§ Supplied records:
---+---

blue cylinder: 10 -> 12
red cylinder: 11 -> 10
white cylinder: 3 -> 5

---+---

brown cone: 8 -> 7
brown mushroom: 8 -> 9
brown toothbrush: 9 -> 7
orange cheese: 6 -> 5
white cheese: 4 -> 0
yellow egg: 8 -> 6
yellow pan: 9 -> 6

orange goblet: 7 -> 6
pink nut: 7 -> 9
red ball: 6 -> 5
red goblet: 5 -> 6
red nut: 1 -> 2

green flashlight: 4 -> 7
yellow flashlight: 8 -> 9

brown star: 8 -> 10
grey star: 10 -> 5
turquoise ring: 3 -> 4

---+---

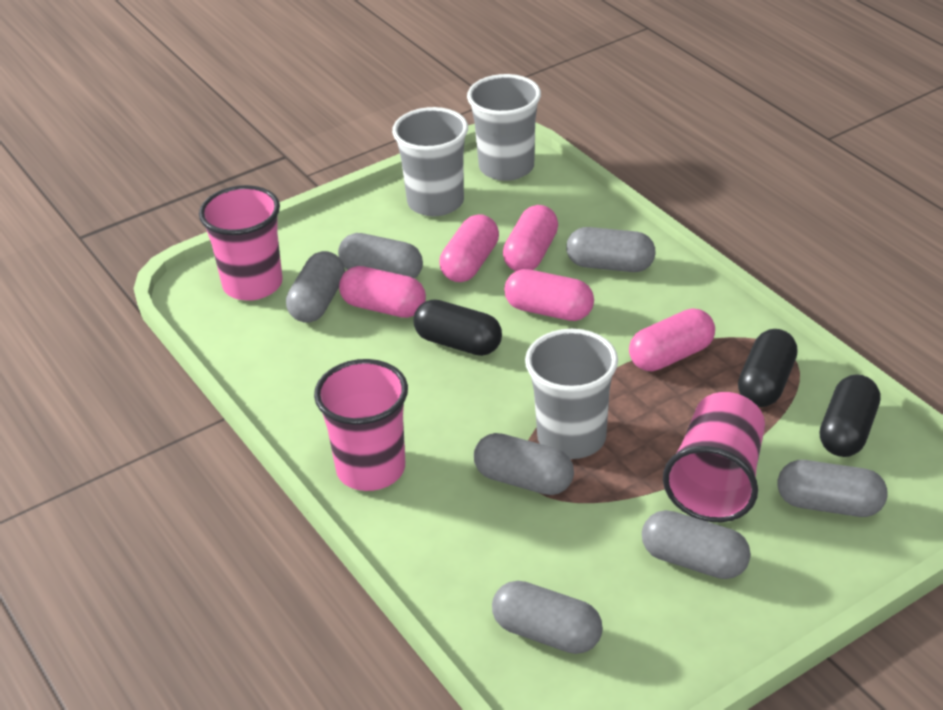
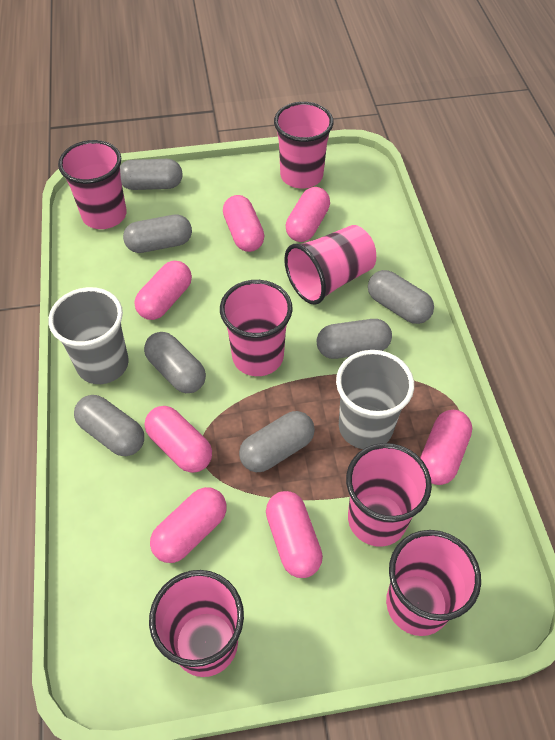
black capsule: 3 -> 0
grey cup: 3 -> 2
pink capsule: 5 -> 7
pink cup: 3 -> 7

---+---

§ Your assignment: Only the lines above that hold "flashlight" are wanted. Show every one of them.

§ Output of the task:
green flashlight: 4 -> 7
yellow flashlight: 8 -> 9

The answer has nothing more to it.